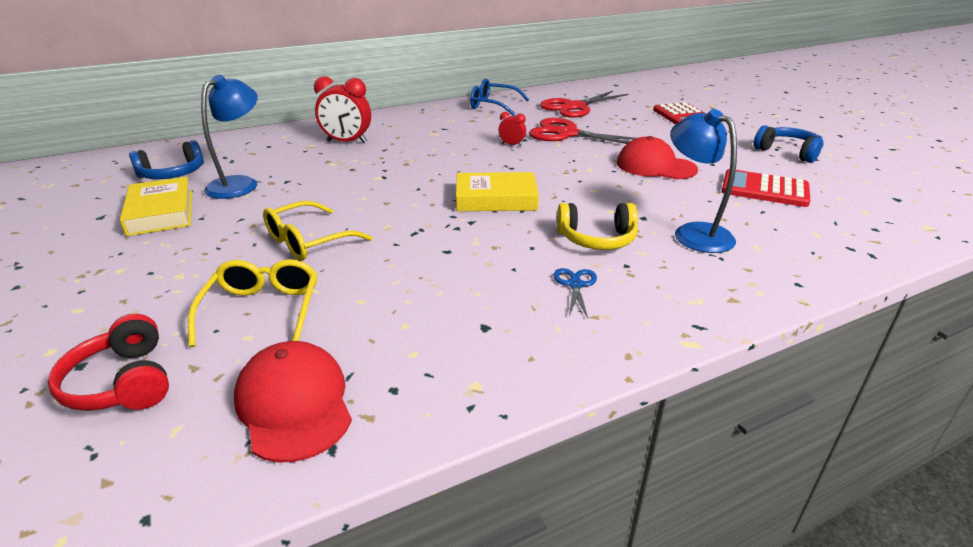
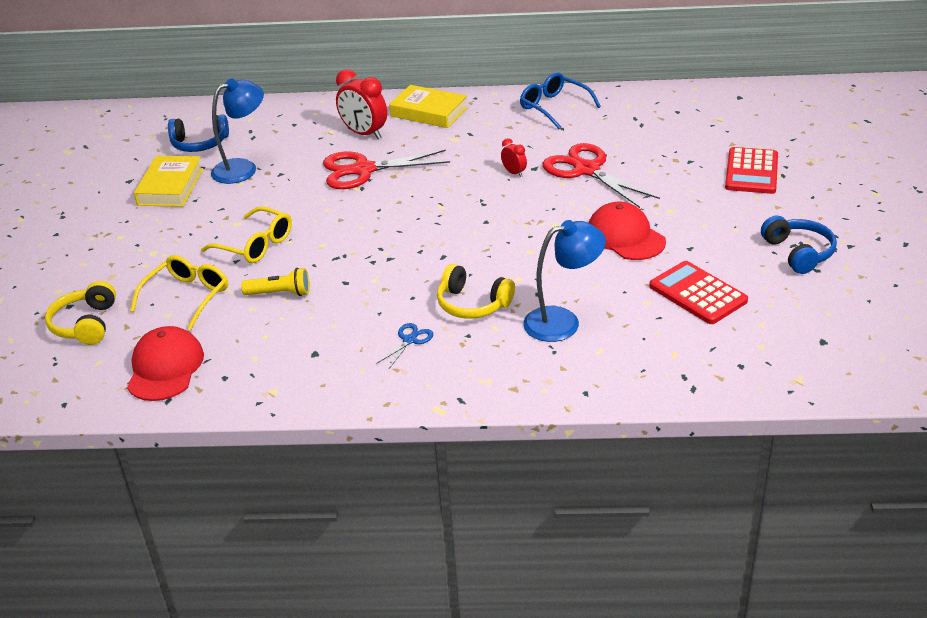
camera: 30 degrees right, 5 degrees up
red headphones [48,314,169,411] -> yellow headphones [45,281,116,345]
yellow glasses [263,201,373,260] -> yellow glasses turned 135 degrees counterclockwise [201,207,292,263]
yellow book [456,172,539,211] -> yellow book moved to [389,85,468,128]
red scissors [540,91,628,118] -> red scissors moved to [323,150,450,189]
blue lamp [670,109,737,253] -> blue lamp turned 75 degrees clockwise [523,220,606,342]
none -> yellow flashlight [241,268,310,296]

#### [PROBLEM TO WORK ON]
Please give back the data above word for word, with no pictures included.

#### [TASK RESPONSE]
camera: 30 degrees right, 5 degrees up
red headphones [48,314,169,411] -> yellow headphones [45,281,116,345]
yellow glasses [263,201,373,260] -> yellow glasses turned 135 degrees counterclockwise [201,207,292,263]
yellow book [456,172,539,211] -> yellow book moved to [389,85,468,128]
red scissors [540,91,628,118] -> red scissors moved to [323,150,450,189]
blue lamp [670,109,737,253] -> blue lamp turned 75 degrees clockwise [523,220,606,342]
none -> yellow flashlight [241,268,310,296]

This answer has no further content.